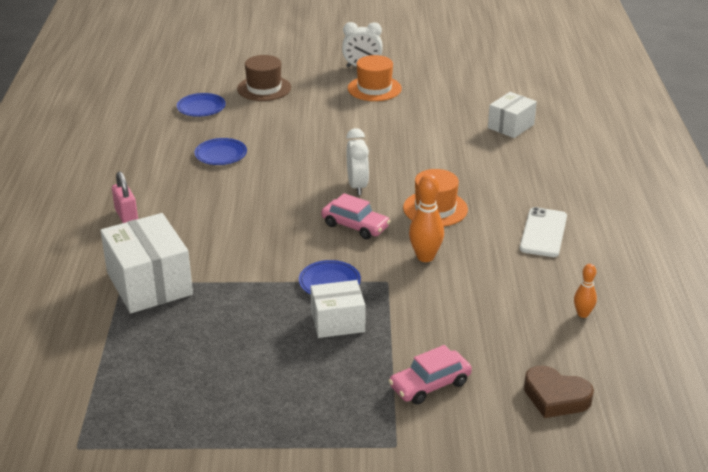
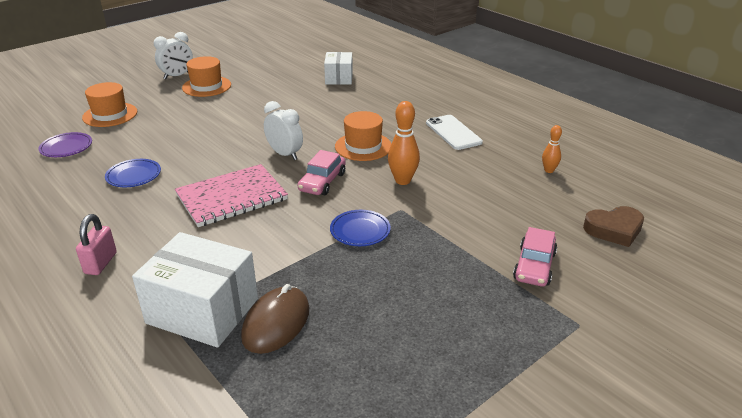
camera: 40 degrees left, 0 degrees up
(126, 216) = (100, 263): pink padlock -> pink padlock turned 75 degrees clockwise
(184, 318) = (276, 323): none -> brown mouse
(201, 107) = (66, 147): blue plate -> purple plate
(264, 88) = (110, 115): brown hat -> orange hat
(269, 206) = (232, 197): none -> pink notebook
(338, 322) = (408, 257): white box -> none
(355, 226) = (322, 182): pink car -> pink car turned 120 degrees clockwise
□ □ □ □ □
YOUR GOAL | Find every line in the records that uses the string "turned", then copy it.

ANSWER SPACE |
(126, 216) = (100, 263): pink padlock -> pink padlock turned 75 degrees clockwise
(355, 226) = (322, 182): pink car -> pink car turned 120 degrees clockwise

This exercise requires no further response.